→ THE PROBLEM:
Find the lines below that contain the string "purple", count them, and give only the number.

+++

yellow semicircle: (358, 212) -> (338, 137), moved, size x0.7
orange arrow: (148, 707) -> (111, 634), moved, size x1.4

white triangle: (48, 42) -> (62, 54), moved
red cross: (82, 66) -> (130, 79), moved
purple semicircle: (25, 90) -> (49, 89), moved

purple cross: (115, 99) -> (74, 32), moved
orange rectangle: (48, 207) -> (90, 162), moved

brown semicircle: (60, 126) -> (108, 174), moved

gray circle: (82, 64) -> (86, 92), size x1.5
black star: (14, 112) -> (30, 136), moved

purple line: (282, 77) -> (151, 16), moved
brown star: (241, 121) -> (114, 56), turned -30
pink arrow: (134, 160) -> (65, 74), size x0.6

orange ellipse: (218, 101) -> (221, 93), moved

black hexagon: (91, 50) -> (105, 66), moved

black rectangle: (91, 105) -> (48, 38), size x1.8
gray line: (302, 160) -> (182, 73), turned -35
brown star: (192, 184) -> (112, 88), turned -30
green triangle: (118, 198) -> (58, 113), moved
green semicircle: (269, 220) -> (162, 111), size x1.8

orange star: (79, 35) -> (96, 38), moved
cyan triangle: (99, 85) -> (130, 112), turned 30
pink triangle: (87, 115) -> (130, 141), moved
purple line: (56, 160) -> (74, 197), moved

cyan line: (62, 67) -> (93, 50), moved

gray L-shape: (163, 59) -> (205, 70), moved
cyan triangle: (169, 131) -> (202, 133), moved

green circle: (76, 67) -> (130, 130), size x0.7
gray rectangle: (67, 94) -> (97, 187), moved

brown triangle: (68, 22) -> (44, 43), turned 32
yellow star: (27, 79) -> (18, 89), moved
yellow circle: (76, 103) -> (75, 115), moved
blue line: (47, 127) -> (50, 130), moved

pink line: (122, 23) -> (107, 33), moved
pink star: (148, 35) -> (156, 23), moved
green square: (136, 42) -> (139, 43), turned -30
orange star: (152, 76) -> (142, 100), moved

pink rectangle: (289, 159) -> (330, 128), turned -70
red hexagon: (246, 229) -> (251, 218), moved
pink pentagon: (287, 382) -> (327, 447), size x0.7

+++

→ TASK OUTPUT:
4